DATA TO USE —

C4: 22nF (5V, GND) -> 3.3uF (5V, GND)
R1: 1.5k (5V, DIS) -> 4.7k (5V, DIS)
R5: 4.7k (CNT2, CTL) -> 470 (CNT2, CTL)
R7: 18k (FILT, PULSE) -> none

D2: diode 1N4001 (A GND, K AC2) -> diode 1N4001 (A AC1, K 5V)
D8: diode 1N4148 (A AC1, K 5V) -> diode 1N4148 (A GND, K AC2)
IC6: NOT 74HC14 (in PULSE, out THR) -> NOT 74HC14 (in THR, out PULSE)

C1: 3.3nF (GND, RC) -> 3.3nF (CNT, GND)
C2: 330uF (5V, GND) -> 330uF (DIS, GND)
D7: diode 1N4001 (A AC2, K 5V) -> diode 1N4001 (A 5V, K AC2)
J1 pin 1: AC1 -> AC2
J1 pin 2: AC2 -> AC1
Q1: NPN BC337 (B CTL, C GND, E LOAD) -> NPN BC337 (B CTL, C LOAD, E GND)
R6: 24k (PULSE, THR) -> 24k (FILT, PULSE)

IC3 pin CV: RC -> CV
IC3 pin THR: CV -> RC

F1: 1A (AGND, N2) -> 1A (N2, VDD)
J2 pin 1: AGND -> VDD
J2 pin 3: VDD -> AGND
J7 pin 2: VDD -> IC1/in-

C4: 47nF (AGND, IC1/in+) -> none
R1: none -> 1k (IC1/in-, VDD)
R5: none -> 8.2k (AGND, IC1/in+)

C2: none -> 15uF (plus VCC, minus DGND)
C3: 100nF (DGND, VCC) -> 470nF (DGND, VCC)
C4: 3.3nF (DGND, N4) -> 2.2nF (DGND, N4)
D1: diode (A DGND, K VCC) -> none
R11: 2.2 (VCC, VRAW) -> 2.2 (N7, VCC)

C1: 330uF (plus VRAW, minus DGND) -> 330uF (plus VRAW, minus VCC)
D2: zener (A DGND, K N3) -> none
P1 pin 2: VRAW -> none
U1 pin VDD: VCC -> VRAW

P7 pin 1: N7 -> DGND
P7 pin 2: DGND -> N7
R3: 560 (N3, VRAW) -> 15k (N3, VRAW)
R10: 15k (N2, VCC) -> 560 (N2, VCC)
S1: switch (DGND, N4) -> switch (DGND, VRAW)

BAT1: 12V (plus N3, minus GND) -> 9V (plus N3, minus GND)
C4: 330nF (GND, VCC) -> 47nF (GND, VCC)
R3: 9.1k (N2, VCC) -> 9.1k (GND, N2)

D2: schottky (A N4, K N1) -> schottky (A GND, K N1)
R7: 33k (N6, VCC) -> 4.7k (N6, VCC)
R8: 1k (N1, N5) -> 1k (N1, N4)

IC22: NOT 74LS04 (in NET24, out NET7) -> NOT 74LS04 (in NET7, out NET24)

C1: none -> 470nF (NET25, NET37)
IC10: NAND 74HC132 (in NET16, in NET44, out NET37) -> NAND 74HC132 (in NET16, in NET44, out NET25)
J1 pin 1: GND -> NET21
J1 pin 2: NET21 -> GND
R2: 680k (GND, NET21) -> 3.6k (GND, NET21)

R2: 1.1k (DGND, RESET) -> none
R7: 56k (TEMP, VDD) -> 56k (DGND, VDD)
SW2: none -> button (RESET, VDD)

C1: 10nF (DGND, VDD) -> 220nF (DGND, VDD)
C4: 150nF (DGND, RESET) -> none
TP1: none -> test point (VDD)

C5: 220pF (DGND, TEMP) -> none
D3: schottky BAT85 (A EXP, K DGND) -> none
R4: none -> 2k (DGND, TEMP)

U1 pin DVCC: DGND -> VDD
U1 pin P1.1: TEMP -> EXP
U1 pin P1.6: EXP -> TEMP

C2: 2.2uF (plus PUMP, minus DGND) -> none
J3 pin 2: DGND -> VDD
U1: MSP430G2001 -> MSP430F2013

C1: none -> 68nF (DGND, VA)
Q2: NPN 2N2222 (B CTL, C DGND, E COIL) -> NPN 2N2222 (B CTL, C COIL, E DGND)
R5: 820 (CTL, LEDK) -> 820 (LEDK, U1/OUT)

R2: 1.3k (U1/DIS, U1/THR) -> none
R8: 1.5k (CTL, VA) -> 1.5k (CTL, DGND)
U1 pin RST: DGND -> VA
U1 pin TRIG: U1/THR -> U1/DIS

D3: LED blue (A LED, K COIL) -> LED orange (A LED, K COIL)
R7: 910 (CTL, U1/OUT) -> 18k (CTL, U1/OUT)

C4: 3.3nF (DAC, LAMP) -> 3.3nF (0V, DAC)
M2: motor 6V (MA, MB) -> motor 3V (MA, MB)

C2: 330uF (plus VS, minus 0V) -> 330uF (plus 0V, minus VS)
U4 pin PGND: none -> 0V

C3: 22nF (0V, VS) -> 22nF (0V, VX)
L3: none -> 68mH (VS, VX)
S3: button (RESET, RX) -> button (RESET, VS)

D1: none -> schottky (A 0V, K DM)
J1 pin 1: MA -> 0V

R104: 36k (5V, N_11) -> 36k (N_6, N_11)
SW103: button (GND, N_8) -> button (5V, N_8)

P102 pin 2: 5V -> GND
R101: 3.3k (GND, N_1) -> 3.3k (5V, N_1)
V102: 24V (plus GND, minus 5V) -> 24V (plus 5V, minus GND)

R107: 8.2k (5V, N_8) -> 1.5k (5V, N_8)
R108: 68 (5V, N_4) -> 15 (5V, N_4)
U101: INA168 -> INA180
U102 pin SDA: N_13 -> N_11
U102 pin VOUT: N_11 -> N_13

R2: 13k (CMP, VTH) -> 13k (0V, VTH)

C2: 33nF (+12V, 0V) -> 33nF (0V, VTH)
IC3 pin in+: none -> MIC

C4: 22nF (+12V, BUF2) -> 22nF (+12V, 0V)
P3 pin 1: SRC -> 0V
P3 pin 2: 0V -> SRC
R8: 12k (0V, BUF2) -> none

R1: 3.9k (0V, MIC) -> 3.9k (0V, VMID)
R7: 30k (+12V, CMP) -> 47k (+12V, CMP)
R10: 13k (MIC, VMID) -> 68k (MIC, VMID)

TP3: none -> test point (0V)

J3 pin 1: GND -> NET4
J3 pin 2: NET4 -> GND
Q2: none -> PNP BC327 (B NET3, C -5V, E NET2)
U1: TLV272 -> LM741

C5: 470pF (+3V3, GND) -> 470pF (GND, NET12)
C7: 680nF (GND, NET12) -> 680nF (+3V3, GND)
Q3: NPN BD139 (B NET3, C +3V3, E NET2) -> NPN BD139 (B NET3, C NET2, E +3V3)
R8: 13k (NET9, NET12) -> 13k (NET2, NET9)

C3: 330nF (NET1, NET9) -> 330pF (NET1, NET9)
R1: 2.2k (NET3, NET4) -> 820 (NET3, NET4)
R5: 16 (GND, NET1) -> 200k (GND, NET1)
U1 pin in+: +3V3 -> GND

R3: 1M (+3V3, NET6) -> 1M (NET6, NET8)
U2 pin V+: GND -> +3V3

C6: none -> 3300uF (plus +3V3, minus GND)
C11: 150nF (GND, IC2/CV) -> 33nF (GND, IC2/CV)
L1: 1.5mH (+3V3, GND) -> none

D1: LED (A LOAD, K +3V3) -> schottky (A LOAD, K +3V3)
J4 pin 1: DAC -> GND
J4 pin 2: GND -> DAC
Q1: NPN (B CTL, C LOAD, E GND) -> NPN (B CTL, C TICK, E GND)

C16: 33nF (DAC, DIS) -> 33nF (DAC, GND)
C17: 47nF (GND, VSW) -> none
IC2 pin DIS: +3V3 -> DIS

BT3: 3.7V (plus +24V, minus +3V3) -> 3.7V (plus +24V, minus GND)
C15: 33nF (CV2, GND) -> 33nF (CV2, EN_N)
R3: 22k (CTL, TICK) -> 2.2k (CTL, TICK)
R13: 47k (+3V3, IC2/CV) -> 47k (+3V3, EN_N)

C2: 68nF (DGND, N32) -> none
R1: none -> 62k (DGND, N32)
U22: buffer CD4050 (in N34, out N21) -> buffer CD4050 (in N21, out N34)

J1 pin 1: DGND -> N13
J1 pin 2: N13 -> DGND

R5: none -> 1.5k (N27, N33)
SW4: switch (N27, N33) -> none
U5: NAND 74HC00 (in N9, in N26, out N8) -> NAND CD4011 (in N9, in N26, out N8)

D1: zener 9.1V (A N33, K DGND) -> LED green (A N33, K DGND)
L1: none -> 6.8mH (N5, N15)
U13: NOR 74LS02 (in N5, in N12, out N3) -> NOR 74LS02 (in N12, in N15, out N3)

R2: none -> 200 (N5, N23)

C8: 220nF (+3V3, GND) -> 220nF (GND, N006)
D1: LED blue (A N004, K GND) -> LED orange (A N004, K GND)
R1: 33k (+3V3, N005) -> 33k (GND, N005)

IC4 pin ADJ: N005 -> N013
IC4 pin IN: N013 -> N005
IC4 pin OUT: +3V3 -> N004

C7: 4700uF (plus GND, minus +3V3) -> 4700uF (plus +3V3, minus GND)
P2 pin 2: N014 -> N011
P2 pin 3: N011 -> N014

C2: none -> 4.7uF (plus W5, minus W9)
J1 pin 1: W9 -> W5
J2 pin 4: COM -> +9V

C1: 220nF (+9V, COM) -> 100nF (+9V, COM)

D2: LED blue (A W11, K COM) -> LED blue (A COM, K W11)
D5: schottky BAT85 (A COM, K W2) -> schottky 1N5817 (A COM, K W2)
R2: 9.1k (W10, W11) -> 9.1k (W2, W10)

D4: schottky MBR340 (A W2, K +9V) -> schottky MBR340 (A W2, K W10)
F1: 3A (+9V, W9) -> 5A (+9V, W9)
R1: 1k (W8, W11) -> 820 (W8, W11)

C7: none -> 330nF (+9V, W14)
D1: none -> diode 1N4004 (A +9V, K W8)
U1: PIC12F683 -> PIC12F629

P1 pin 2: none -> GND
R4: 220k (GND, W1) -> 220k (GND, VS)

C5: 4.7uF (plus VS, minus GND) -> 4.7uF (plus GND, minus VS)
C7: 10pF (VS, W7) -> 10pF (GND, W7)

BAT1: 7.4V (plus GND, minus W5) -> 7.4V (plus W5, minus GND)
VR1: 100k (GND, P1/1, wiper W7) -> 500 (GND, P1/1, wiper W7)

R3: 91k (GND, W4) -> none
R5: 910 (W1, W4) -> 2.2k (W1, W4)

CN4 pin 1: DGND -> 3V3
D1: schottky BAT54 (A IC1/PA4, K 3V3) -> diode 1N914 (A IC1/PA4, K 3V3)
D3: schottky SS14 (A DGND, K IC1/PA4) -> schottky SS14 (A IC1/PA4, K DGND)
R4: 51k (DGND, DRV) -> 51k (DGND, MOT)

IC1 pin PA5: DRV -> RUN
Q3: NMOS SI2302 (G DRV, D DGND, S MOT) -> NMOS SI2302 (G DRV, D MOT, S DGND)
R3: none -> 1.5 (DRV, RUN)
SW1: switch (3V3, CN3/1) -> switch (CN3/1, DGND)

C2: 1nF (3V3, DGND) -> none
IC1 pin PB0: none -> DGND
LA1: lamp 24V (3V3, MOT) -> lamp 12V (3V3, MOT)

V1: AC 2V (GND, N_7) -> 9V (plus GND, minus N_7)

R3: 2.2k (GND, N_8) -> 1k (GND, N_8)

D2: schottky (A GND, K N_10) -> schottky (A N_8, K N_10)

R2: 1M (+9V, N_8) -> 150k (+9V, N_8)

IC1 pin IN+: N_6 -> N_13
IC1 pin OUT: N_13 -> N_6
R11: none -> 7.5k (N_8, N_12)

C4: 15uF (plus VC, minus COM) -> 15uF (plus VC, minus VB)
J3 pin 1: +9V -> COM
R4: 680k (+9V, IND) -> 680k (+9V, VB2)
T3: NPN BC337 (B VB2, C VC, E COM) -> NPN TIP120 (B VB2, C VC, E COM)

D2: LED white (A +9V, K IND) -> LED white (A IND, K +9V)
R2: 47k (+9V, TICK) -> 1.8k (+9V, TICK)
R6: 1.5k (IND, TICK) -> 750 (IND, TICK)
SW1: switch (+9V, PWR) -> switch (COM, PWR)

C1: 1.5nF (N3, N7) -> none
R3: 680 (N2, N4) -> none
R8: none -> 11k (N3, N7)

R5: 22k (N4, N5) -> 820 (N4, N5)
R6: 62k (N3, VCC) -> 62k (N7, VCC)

YOUR INSTRUCTIONS —
Copy verbatim, from the listing above, each line from the one containing "J7 pin 2: VDD" down to the one containing "C4: 330nF (GND, VCC) -> 47nF (GND, VCC)", inclusive.

ANSWER TO THE EXERCISE —
J7 pin 2: VDD -> IC1/in-

C4: 47nF (AGND, IC1/in+) -> none
R1: none -> 1k (IC1/in-, VDD)
R5: none -> 8.2k (AGND, IC1/in+)

C2: none -> 15uF (plus VCC, minus DGND)
C3: 100nF (DGND, VCC) -> 470nF (DGND, VCC)
C4: 3.3nF (DGND, N4) -> 2.2nF (DGND, N4)
D1: diode (A DGND, K VCC) -> none
R11: 2.2 (VCC, VRAW) -> 2.2 (N7, VCC)

C1: 330uF (plus VRAW, minus DGND) -> 330uF (plus VRAW, minus VCC)
D2: zener (A DGND, K N3) -> none
P1 pin 2: VRAW -> none
U1 pin VDD: VCC -> VRAW

P7 pin 1: N7 -> DGND
P7 pin 2: DGND -> N7
R3: 560 (N3, VRAW) -> 15k (N3, VRAW)
R10: 15k (N2, VCC) -> 560 (N2, VCC)
S1: switch (DGND, N4) -> switch (DGND, VRAW)

BAT1: 12V (plus N3, minus GND) -> 9V (plus N3, minus GND)
C4: 330nF (GND, VCC) -> 47nF (GND, VCC)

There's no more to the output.